#### What you have to do:
Count the lines in the rows below that contain the string "kern", and reply with only that number.

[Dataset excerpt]
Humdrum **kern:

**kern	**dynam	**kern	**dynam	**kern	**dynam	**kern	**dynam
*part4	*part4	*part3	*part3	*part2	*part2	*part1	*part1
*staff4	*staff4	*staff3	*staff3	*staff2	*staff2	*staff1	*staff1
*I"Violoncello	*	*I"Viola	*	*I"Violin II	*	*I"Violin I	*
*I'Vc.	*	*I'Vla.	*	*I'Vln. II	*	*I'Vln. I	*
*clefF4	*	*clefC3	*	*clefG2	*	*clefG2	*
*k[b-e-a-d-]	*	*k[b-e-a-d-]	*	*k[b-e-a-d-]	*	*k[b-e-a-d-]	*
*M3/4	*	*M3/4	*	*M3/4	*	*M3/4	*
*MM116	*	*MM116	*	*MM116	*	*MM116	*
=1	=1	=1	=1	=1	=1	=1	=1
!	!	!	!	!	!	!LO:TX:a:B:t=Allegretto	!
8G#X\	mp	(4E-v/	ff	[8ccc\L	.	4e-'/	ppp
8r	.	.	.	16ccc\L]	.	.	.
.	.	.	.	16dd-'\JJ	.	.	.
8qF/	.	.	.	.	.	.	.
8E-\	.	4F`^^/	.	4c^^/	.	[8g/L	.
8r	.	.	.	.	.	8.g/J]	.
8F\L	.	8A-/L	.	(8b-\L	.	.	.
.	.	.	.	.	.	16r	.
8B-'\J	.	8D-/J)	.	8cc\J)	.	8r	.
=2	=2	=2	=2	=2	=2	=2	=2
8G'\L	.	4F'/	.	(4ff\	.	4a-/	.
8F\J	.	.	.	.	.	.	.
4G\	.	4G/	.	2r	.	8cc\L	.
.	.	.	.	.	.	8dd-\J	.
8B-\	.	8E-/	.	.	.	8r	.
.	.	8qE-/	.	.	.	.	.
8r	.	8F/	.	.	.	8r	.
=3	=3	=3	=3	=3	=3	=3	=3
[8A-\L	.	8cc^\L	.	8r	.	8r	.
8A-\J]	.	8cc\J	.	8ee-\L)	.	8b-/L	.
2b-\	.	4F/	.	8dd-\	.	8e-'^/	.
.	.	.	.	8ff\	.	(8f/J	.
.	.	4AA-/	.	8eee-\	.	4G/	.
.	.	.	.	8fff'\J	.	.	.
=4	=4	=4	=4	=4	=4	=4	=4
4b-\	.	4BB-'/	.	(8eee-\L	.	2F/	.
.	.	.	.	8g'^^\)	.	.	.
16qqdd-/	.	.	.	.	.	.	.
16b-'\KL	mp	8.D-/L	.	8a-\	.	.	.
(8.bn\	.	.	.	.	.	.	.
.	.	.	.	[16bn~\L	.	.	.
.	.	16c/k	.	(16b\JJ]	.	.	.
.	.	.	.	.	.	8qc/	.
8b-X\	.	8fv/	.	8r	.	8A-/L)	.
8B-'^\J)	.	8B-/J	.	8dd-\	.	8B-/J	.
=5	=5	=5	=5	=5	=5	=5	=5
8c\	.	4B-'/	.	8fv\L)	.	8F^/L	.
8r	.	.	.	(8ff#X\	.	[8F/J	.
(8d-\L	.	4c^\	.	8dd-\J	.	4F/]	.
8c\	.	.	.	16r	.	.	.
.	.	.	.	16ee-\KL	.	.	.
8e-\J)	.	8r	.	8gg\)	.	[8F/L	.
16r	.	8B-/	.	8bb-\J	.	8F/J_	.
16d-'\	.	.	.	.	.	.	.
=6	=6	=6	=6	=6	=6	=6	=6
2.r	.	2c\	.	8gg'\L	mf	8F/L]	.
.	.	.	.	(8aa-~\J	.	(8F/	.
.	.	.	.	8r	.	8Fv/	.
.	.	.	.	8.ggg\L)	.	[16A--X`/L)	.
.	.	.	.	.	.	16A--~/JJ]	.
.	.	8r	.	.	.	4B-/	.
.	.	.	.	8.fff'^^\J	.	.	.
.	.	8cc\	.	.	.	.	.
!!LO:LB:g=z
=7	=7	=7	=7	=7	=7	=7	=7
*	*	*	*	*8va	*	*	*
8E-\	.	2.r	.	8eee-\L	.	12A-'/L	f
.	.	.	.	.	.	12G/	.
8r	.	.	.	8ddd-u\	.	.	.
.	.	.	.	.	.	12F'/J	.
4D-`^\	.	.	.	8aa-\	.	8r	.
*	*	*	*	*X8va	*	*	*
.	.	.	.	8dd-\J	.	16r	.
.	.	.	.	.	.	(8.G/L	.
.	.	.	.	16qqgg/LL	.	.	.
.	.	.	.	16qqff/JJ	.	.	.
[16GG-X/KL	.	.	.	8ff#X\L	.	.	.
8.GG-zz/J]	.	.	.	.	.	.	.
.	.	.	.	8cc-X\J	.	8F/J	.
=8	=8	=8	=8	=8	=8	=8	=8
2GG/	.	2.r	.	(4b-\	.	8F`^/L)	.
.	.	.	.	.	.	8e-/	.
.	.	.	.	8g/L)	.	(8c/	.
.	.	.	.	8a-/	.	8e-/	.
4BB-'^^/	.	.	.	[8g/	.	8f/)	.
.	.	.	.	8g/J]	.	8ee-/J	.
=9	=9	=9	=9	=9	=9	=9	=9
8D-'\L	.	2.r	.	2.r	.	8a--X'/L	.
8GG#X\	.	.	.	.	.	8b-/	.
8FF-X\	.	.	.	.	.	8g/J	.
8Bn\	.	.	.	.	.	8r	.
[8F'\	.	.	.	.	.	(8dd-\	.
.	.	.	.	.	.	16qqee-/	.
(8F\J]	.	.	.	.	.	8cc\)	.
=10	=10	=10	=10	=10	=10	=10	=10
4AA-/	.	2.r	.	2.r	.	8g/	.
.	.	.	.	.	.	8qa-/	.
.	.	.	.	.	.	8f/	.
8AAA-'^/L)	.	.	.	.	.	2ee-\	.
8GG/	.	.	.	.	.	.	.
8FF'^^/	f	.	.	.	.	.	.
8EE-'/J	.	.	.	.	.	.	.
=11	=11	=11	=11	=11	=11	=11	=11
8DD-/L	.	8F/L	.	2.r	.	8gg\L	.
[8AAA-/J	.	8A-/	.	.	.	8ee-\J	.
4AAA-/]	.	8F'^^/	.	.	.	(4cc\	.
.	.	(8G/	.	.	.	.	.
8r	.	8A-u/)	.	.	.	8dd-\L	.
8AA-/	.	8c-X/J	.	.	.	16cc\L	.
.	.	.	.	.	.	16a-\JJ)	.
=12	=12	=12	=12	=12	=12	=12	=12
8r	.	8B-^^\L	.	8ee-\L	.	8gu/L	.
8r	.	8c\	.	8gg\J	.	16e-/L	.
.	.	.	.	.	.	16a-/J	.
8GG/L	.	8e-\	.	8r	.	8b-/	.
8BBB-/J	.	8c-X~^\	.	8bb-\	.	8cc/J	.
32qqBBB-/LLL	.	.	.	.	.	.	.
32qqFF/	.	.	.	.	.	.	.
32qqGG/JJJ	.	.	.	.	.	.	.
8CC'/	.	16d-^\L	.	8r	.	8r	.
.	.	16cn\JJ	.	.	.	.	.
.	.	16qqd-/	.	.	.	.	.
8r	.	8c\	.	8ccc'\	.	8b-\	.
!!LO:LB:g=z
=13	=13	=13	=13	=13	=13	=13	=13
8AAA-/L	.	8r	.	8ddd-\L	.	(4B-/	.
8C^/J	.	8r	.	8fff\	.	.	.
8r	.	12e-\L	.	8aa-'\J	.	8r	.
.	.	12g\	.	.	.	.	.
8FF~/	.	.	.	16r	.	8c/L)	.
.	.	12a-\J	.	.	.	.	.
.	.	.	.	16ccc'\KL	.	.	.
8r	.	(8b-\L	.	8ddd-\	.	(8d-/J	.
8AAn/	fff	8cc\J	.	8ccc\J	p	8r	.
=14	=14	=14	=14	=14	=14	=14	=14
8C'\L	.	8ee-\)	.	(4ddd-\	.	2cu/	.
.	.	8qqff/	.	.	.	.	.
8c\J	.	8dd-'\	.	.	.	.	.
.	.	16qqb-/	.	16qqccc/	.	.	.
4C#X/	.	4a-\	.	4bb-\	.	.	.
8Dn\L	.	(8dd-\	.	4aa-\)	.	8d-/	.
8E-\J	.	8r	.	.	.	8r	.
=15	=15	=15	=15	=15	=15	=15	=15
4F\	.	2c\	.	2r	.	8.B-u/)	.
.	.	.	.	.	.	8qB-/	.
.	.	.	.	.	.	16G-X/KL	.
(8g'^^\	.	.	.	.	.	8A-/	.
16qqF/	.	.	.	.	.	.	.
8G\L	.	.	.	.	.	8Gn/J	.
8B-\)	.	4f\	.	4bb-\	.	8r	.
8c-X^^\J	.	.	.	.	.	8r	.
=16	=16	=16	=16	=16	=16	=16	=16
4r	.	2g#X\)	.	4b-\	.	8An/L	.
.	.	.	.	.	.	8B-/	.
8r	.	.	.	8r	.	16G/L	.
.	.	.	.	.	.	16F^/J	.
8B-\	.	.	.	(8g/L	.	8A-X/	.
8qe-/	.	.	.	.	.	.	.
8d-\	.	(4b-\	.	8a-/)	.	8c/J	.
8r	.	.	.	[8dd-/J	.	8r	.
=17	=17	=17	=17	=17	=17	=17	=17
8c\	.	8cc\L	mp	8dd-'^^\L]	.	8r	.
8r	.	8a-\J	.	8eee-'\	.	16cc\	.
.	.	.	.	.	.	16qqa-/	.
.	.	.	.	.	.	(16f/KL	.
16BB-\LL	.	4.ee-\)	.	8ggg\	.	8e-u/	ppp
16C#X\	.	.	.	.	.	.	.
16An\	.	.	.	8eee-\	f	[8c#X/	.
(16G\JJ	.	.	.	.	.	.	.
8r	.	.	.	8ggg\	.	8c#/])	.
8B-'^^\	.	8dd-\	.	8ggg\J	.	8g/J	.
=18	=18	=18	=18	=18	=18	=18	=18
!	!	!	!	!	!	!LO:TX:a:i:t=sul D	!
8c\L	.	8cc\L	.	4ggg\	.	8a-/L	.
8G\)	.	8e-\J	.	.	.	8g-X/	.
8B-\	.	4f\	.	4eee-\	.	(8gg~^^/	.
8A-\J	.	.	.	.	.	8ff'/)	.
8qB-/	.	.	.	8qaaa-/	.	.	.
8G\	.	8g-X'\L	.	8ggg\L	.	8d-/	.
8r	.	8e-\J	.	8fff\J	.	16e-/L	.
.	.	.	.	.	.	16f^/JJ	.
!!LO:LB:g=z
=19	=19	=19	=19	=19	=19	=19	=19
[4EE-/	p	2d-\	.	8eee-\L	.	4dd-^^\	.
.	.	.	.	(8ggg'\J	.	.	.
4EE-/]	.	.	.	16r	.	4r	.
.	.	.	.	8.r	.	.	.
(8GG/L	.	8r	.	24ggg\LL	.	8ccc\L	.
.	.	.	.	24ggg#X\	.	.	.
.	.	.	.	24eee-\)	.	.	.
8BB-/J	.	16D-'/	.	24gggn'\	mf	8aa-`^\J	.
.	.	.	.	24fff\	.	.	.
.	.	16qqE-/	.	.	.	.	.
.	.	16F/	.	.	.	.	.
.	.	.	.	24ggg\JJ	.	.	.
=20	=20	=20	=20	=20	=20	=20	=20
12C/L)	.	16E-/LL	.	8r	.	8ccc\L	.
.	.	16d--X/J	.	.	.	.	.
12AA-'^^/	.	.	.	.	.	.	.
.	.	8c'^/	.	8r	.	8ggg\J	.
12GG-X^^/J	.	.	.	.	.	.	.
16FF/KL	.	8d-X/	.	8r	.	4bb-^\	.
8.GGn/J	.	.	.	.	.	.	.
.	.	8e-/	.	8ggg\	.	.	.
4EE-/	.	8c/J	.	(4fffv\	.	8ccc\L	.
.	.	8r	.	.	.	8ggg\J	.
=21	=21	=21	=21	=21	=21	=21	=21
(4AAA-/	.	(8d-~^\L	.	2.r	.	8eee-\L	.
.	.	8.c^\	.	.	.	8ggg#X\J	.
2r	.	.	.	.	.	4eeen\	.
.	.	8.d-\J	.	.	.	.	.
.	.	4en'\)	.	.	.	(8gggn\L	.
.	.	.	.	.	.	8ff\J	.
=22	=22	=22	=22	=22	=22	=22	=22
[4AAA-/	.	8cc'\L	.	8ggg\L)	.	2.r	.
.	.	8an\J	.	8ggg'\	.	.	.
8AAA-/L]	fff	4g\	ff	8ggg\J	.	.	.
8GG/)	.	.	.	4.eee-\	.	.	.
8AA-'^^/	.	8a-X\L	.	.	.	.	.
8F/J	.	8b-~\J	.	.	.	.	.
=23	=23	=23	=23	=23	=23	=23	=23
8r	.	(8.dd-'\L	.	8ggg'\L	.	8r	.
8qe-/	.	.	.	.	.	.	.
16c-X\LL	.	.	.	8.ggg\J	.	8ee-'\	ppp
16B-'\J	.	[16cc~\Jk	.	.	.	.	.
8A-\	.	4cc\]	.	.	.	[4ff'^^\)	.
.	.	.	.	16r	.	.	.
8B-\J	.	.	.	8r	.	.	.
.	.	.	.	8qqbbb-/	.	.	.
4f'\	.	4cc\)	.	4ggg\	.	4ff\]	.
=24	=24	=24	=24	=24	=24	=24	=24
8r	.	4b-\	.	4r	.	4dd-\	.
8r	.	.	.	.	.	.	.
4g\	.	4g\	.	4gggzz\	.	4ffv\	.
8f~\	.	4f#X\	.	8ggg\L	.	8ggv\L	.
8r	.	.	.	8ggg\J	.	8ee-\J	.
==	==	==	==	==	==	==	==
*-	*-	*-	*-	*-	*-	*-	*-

#### Output:
2